- TASK REQUIREMENTS -
The answer must be one number: how many lines in the records below contain the string "pink".

- SUPPLIED RECORDS -
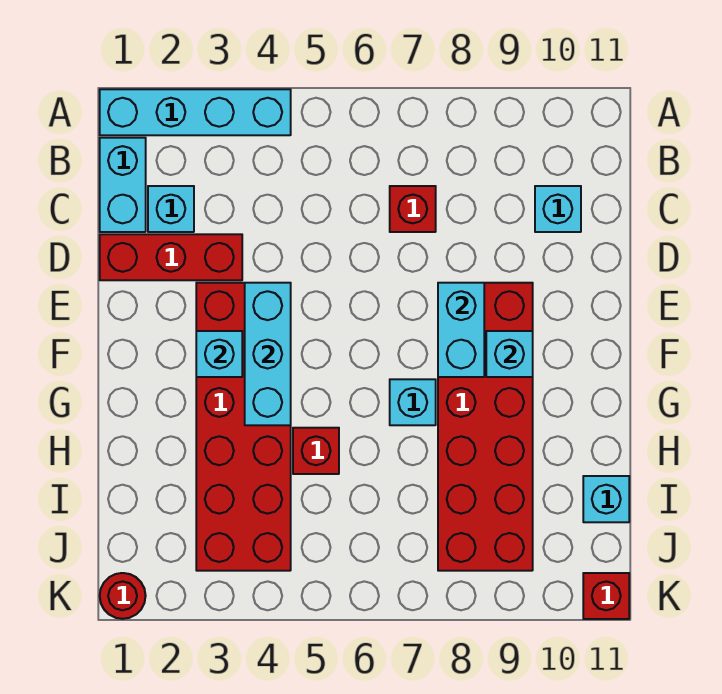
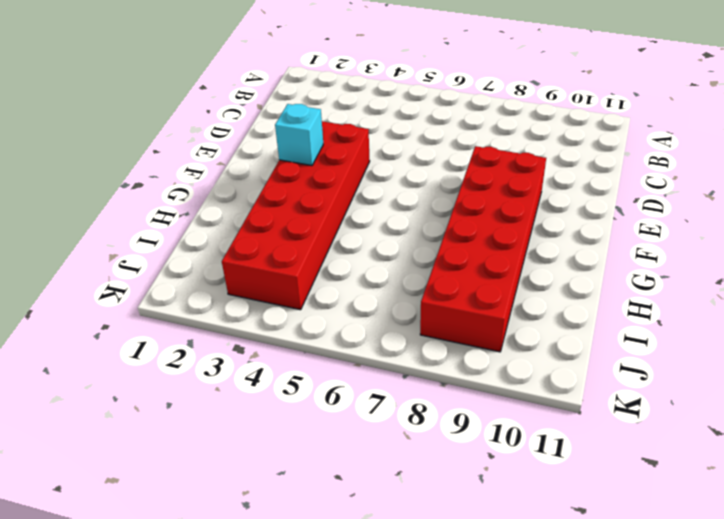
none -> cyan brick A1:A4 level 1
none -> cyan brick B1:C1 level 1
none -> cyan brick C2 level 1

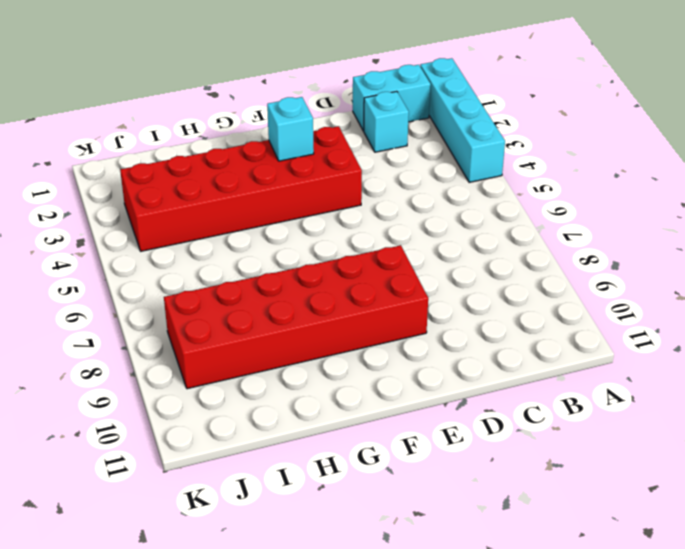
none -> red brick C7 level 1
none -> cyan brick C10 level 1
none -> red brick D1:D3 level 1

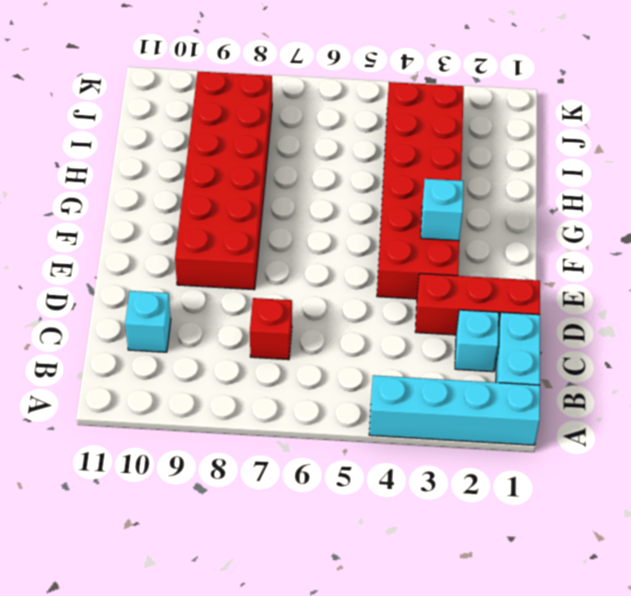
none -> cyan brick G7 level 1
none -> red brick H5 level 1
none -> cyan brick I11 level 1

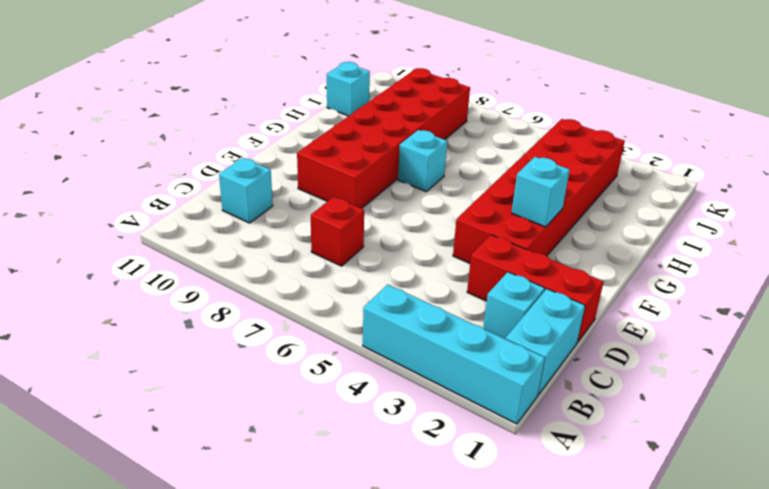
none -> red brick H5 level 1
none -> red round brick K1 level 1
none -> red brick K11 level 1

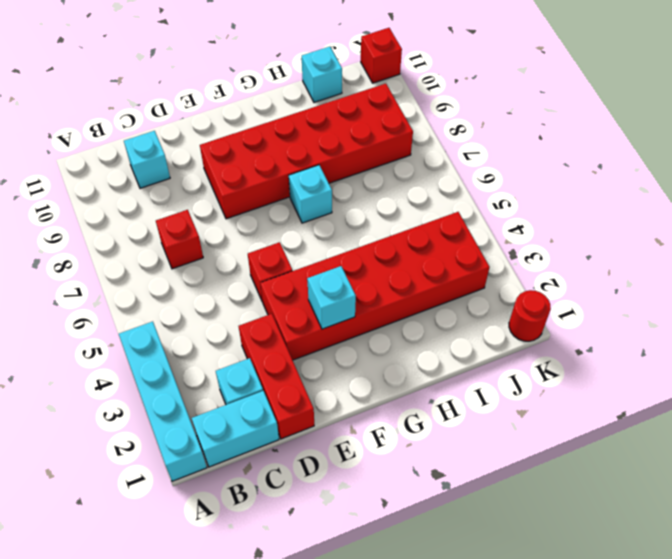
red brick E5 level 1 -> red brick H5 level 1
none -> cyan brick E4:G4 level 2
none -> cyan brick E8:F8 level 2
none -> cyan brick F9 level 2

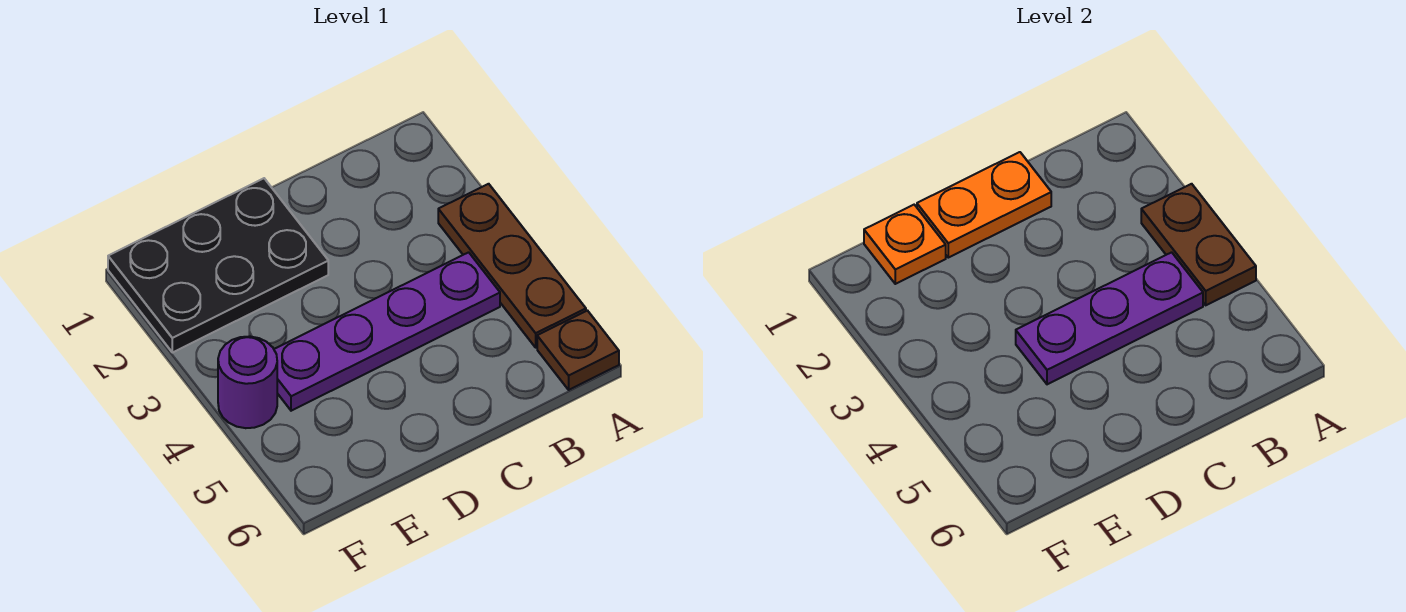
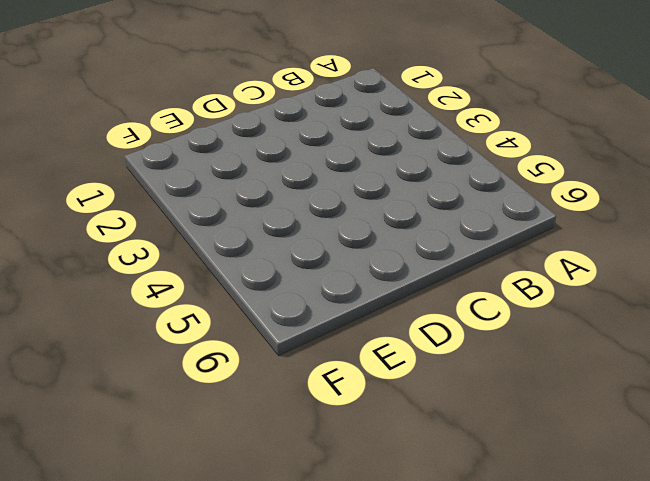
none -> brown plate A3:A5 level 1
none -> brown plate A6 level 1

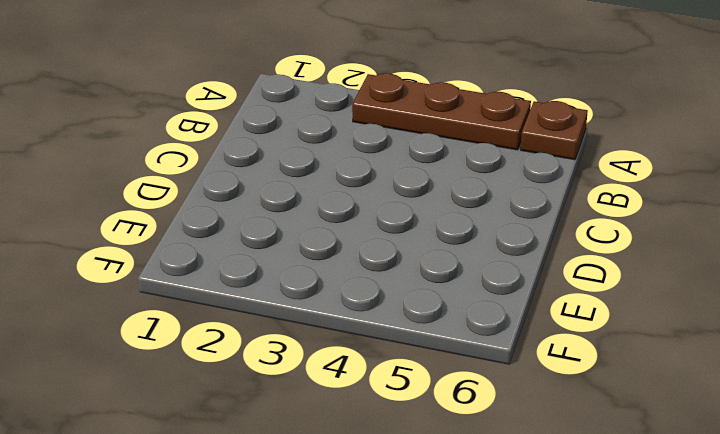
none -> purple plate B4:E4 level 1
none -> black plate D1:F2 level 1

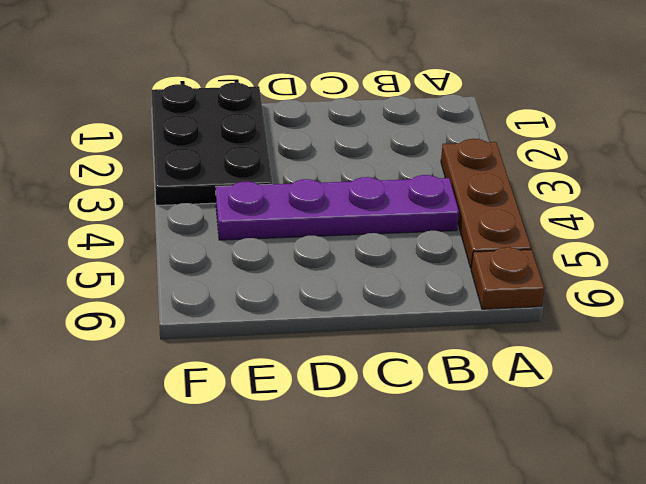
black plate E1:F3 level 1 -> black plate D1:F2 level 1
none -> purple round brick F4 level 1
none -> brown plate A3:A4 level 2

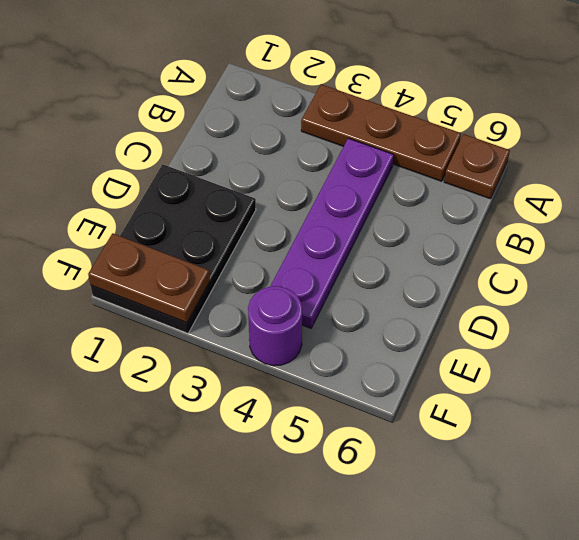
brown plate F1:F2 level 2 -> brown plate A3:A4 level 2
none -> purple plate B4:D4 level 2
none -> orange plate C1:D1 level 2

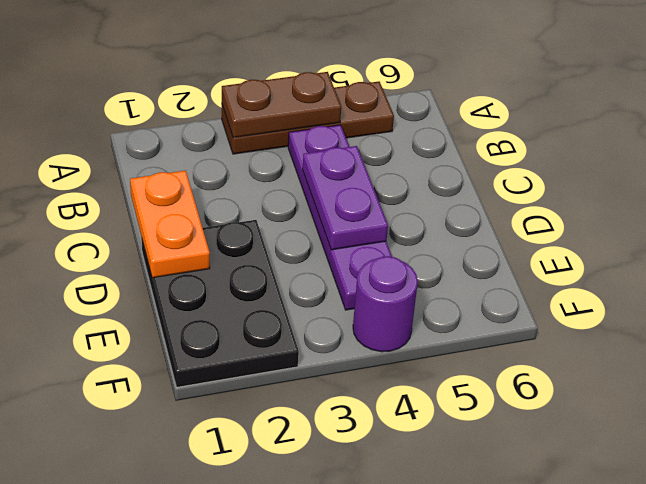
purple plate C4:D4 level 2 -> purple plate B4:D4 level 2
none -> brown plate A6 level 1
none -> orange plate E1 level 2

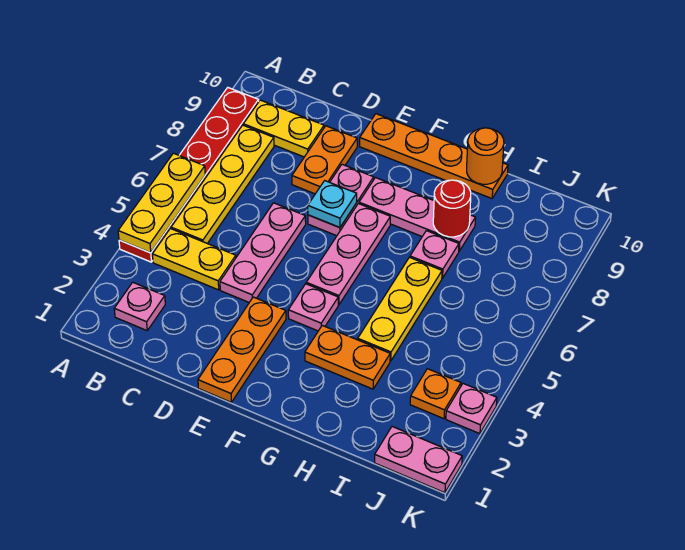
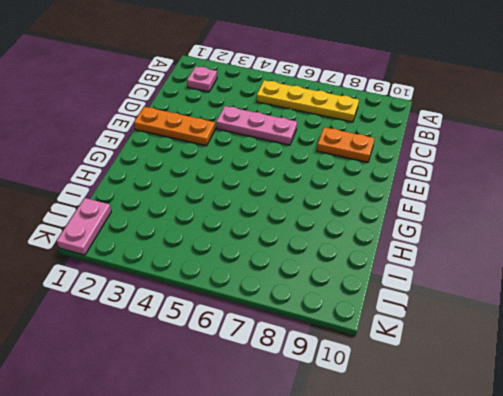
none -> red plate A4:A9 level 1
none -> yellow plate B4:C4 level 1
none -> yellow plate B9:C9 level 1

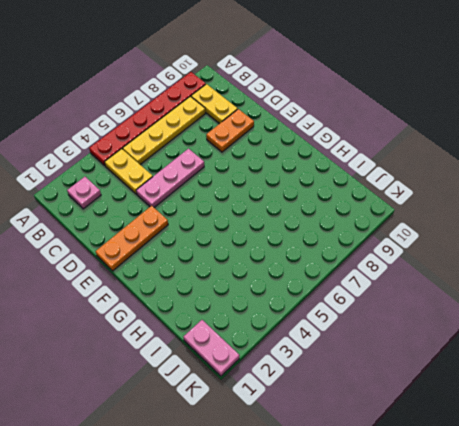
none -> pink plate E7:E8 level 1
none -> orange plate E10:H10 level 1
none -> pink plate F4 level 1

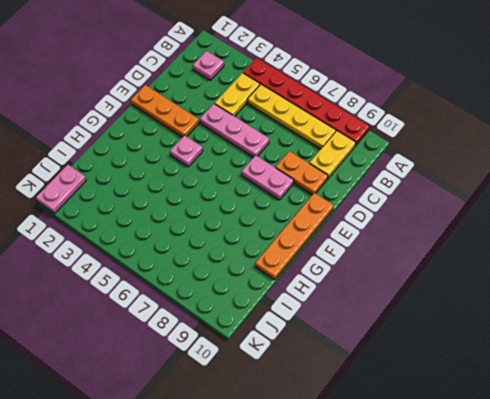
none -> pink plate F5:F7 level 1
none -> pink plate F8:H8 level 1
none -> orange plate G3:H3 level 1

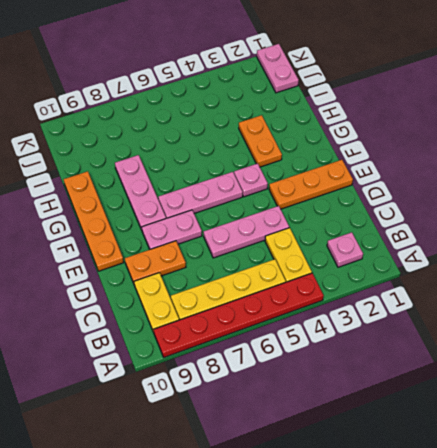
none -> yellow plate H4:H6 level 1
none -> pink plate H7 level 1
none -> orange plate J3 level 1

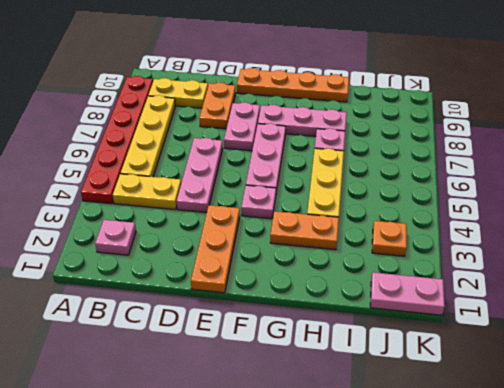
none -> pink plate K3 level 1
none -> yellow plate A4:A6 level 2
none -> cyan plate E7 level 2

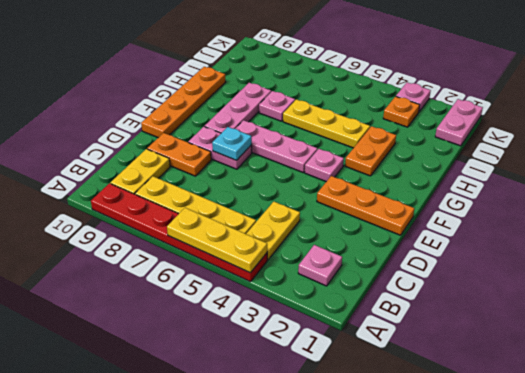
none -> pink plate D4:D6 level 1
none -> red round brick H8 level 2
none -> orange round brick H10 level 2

- PROBLEM SOLUTION -
7